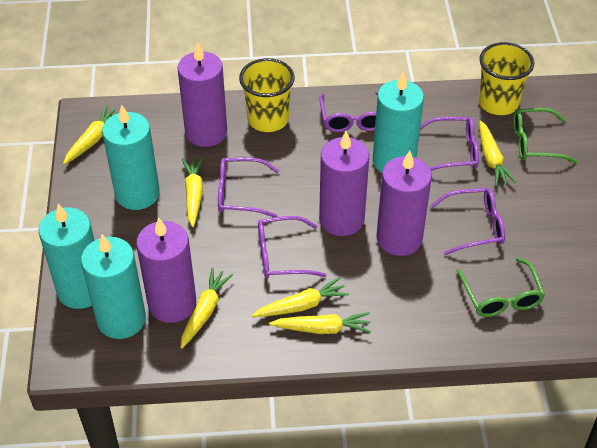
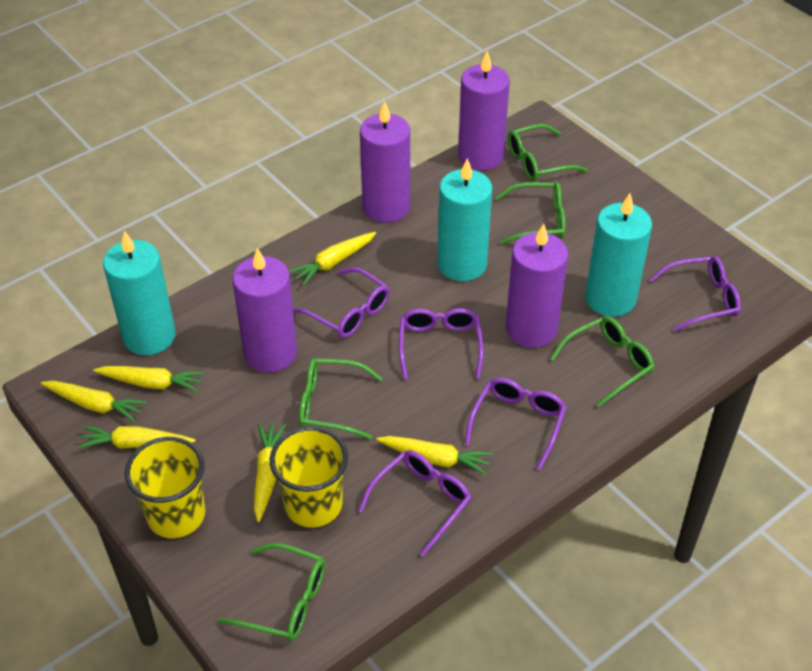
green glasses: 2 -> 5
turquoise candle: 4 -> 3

...

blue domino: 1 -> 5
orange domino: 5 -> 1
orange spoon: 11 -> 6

--

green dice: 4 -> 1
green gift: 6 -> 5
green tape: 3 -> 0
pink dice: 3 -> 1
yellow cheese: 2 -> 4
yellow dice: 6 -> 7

## [WHAT THE EXERCISE ASKS]
A line belongs in the answer if it contains the word "dice"; copy every such line from the data above.

## [SOLUTION]
green dice: 4 -> 1
pink dice: 3 -> 1
yellow dice: 6 -> 7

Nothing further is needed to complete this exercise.